-------- Records for processing

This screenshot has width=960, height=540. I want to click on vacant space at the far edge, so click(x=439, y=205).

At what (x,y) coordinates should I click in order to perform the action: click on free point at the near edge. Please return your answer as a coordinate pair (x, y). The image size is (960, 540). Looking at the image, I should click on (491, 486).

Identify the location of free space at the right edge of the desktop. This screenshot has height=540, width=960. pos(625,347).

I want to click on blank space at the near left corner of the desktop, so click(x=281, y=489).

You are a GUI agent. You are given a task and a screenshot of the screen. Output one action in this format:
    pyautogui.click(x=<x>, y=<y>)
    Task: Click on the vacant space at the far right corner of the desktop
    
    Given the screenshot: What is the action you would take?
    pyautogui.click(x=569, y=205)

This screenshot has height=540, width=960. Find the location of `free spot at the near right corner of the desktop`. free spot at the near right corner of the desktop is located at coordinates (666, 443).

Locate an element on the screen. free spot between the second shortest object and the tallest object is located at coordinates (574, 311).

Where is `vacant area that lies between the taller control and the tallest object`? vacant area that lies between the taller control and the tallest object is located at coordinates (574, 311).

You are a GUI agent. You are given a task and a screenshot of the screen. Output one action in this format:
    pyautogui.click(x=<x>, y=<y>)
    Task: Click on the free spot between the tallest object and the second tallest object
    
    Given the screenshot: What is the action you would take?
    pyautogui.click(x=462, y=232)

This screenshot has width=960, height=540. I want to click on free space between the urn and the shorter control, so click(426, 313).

----------------

### What to do
Write out all of the records above again, swapping each "vacant" for "empty" and leaving the rest untouched.

### Exercise response
This screenshot has width=960, height=540. I want to click on empty space at the far edge, so click(x=439, y=205).

At what (x,y) coordinates should I click in order to perform the action: click on free point at the near edge. Please return your answer as a coordinate pair (x, y). The image size is (960, 540). Looking at the image, I should click on (491, 486).

Identify the location of free space at the right edge of the desktop. This screenshot has height=540, width=960. pos(625,347).

I want to click on blank space at the near left corner of the desktop, so click(x=281, y=489).

You are a GUI agent. You are given a task and a screenshot of the screen. Output one action in this format:
    pyautogui.click(x=<x>, y=<y>)
    Task: Click on the empty space at the far right corner of the desktop
    
    Given the screenshot: What is the action you would take?
    pyautogui.click(x=569, y=205)

This screenshot has height=540, width=960. Find the location of `free spot at the near right corner of the desktop`. free spot at the near right corner of the desktop is located at coordinates (666, 443).

Locate an element on the screen. free spot between the second shortest object and the tallest object is located at coordinates (574, 311).

Where is `empty area that lies between the taller control and the tallest object`? empty area that lies between the taller control and the tallest object is located at coordinates (574, 311).

You are a GUI agent. You are given a task and a screenshot of the screen. Output one action in this format:
    pyautogui.click(x=<x>, y=<y>)
    Task: Click on the free spot between the tallest object and the second tallest object
    
    Given the screenshot: What is the action you would take?
    pyautogui.click(x=462, y=232)

This screenshot has width=960, height=540. I want to click on free space between the urn and the shorter control, so click(426, 313).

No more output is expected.